Work to be completed
Report each line of the entries that includes "motorway" by copying it.

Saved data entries
□ □ □
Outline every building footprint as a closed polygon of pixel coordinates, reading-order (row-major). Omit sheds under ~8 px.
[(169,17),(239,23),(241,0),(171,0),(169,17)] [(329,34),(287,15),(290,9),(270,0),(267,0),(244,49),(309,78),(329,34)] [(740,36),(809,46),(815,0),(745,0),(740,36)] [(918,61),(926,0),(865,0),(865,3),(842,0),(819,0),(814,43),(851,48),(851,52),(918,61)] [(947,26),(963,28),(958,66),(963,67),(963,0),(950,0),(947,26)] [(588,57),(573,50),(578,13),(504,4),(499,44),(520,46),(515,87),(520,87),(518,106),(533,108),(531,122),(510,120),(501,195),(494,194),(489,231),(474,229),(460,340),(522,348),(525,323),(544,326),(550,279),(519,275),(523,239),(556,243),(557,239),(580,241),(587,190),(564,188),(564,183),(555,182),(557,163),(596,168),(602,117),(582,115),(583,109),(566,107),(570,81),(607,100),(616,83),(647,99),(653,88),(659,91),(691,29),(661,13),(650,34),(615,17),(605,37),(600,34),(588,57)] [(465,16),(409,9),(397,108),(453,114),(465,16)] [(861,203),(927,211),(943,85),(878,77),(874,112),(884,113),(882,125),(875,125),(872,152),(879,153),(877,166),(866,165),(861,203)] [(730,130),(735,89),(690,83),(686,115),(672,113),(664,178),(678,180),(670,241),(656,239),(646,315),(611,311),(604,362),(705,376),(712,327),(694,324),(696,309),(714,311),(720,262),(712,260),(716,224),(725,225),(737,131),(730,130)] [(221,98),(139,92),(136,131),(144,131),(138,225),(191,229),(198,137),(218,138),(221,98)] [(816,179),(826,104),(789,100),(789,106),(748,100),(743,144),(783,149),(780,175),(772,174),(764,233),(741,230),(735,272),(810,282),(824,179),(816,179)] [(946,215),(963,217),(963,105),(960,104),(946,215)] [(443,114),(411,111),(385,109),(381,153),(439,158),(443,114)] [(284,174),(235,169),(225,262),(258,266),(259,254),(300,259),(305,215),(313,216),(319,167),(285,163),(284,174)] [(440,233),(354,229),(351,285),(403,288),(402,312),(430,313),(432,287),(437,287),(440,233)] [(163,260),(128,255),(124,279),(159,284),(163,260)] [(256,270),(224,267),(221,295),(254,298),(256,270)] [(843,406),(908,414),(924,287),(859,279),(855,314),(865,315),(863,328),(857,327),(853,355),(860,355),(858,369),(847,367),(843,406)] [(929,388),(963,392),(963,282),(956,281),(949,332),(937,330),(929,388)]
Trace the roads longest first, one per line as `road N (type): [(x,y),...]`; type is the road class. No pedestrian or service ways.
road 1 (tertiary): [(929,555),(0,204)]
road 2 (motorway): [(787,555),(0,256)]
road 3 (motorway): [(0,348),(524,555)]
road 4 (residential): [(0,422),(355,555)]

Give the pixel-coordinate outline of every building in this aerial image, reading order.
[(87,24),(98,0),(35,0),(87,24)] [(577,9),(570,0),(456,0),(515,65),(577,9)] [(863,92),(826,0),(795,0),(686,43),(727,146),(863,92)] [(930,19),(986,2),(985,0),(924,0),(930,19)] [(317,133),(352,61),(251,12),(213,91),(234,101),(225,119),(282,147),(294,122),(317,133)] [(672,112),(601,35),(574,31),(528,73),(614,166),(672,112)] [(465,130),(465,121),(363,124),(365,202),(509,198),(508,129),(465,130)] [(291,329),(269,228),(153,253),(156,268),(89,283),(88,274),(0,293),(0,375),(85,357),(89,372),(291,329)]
□ □ □
Final answer
road 2 (motorway): [(787,555),(0,256)]
road 3 (motorway): [(0,348),(524,555)]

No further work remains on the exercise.